## THE DATA
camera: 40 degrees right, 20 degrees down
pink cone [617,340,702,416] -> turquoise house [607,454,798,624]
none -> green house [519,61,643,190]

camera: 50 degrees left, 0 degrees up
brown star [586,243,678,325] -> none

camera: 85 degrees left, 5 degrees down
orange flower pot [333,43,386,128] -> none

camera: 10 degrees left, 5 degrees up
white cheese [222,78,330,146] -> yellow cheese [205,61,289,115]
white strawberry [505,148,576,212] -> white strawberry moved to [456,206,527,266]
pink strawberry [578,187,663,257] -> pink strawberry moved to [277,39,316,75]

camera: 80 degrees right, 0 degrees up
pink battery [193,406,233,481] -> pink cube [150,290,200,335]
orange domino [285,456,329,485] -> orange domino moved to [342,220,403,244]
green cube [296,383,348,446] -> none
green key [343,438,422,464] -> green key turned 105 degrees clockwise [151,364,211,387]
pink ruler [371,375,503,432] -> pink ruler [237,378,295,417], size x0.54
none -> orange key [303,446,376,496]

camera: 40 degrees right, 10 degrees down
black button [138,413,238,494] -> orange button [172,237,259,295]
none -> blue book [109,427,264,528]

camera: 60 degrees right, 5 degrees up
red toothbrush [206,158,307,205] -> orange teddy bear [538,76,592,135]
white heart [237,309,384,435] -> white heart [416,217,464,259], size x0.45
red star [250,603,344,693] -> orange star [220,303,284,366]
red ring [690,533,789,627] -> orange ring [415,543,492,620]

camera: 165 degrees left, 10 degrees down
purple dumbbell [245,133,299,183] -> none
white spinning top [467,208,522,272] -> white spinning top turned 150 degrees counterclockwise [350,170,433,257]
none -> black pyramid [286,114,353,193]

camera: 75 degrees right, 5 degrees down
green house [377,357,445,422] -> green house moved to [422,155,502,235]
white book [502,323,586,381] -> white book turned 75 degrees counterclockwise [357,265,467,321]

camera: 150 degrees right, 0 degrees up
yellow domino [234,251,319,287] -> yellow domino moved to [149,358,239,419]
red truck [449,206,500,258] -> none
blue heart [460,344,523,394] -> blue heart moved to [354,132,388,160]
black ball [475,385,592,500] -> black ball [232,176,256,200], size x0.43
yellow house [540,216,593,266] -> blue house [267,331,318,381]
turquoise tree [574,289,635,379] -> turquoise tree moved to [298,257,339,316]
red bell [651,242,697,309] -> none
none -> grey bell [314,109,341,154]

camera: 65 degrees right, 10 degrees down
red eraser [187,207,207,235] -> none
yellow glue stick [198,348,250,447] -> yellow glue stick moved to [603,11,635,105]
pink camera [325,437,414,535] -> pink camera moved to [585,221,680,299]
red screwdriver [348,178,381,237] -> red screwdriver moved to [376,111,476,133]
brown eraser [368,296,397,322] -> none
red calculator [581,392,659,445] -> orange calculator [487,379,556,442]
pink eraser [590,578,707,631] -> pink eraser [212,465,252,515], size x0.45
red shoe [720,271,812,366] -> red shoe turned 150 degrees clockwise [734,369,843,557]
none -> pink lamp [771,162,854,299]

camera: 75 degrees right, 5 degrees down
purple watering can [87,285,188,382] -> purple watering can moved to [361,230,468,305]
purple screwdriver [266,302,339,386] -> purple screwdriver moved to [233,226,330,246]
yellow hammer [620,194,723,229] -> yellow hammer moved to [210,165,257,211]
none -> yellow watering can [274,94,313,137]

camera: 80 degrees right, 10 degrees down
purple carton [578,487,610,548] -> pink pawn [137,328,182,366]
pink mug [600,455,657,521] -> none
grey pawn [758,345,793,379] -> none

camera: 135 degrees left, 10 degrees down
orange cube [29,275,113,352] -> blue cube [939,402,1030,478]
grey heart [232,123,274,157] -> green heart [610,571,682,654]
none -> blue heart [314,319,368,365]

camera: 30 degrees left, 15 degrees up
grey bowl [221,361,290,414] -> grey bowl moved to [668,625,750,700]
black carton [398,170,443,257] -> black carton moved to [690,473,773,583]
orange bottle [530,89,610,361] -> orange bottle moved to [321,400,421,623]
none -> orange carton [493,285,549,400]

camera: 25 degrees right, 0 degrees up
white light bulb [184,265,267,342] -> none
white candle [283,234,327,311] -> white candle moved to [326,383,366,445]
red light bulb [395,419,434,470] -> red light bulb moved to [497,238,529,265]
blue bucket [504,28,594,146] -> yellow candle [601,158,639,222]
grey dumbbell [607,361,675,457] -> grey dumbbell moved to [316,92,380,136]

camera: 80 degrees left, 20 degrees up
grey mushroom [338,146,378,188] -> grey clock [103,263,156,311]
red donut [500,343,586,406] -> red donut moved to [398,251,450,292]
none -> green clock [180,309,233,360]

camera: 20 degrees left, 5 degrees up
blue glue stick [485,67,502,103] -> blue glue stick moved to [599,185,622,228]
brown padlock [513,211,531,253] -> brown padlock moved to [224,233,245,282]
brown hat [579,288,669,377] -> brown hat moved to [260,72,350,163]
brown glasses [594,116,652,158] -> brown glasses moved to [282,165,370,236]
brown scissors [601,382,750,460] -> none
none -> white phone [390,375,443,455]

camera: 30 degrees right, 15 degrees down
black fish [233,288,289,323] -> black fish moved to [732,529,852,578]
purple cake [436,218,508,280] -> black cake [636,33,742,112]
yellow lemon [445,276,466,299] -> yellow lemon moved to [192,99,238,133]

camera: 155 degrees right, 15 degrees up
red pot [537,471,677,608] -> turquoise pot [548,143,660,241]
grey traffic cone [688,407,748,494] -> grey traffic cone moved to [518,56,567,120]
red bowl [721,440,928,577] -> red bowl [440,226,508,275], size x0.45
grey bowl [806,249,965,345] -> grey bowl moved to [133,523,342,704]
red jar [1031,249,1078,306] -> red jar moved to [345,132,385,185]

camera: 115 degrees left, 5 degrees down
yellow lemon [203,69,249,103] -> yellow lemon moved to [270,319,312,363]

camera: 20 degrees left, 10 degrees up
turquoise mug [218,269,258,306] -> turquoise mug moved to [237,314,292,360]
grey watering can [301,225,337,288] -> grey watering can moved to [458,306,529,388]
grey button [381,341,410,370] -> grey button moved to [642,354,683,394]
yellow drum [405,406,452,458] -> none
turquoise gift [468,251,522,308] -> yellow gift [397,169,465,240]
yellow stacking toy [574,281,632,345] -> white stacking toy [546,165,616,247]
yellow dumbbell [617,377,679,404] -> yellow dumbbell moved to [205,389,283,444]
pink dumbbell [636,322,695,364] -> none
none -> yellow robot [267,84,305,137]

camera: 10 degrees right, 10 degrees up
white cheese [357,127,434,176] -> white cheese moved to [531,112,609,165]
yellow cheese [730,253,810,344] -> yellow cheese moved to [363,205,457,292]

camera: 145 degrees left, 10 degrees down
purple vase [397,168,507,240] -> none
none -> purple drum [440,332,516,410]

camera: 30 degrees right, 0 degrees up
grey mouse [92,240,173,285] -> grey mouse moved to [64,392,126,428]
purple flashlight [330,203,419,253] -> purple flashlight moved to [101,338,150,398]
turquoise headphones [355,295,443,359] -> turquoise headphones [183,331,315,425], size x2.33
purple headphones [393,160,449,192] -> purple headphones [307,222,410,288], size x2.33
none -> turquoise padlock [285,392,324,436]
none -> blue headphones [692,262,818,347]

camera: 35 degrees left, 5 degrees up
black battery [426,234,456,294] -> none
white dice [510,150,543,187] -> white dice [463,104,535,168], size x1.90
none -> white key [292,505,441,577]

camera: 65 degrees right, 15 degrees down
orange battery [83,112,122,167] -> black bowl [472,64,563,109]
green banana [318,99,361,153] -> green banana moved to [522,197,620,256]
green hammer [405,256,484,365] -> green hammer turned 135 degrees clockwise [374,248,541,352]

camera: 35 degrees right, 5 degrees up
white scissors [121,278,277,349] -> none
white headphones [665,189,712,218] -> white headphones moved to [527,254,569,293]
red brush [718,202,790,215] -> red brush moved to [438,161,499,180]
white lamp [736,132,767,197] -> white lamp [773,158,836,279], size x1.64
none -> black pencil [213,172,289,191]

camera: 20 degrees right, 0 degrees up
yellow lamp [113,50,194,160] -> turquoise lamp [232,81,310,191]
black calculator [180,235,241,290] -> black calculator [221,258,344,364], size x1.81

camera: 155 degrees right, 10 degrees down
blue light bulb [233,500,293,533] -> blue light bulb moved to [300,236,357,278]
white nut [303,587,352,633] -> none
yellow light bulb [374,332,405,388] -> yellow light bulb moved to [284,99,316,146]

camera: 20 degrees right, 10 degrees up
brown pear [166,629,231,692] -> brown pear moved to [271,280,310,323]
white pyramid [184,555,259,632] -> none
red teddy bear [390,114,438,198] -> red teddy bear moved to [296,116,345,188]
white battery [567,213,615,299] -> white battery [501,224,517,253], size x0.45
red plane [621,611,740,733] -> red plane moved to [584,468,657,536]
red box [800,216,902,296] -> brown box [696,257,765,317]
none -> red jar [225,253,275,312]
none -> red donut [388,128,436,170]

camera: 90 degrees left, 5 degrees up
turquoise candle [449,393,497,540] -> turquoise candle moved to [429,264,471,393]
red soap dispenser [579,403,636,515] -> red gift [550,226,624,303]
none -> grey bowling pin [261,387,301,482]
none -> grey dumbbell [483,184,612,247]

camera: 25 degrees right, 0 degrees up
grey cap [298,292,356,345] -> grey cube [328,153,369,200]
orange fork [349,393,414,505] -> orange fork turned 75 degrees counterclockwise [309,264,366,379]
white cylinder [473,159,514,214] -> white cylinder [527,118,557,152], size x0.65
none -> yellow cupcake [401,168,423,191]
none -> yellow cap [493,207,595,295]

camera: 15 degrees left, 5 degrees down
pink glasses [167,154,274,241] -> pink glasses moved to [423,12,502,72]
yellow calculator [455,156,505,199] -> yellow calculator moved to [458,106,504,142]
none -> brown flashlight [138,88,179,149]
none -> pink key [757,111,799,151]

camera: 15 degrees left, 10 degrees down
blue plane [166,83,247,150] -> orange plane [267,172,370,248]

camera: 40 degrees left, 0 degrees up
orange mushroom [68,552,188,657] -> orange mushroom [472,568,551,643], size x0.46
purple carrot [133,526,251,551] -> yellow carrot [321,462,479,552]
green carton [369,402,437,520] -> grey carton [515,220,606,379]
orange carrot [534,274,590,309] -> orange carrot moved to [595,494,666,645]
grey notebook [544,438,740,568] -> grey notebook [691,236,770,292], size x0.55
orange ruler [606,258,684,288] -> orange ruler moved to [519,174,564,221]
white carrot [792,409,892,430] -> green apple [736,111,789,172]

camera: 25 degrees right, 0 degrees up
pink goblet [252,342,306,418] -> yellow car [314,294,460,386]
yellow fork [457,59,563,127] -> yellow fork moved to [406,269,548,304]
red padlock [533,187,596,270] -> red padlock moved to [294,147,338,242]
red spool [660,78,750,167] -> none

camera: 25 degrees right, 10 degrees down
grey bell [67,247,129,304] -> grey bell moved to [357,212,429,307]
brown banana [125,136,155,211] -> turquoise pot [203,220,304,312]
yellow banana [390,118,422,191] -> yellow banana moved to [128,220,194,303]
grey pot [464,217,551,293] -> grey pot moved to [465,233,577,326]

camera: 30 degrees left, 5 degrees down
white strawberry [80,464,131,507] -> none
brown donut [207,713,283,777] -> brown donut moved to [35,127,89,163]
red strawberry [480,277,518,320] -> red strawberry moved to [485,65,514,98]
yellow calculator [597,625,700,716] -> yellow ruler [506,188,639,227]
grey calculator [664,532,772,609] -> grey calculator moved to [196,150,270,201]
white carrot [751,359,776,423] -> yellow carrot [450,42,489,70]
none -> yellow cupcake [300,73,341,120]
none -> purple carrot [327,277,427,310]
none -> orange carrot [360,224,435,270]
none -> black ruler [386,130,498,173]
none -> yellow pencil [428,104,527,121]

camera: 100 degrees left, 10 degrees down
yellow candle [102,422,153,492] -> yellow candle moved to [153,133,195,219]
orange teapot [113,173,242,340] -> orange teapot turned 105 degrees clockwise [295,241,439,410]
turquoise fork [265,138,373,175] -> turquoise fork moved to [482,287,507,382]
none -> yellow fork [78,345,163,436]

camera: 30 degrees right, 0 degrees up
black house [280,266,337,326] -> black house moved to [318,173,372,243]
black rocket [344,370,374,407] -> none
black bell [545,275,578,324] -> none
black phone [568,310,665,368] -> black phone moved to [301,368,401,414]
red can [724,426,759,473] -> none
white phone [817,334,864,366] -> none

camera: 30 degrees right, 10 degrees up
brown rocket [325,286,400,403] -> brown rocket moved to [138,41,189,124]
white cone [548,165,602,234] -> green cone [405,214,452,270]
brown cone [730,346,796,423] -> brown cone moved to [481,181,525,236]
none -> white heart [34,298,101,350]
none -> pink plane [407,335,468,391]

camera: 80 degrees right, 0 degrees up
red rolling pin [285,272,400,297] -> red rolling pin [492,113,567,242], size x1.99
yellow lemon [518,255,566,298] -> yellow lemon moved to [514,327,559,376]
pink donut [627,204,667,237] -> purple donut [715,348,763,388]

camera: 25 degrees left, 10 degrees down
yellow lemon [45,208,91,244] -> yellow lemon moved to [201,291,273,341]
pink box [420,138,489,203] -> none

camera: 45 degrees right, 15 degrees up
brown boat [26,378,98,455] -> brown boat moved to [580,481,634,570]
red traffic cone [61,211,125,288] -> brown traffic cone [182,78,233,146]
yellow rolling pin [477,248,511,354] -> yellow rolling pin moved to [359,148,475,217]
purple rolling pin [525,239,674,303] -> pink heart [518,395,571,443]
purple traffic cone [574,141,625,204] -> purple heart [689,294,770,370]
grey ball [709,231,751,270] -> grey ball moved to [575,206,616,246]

## YOUR TASK
The answer is each line in which the word "dumbbell" occurs, copied from the material above.

## SOLUTION TO THE EXERCISE
purple dumbbell [245,133,299,183] -> none
grey dumbbell [607,361,675,457] -> grey dumbbell moved to [316,92,380,136]
yellow dumbbell [617,377,679,404] -> yellow dumbbell moved to [205,389,283,444]
pink dumbbell [636,322,695,364] -> none
none -> grey dumbbell [483,184,612,247]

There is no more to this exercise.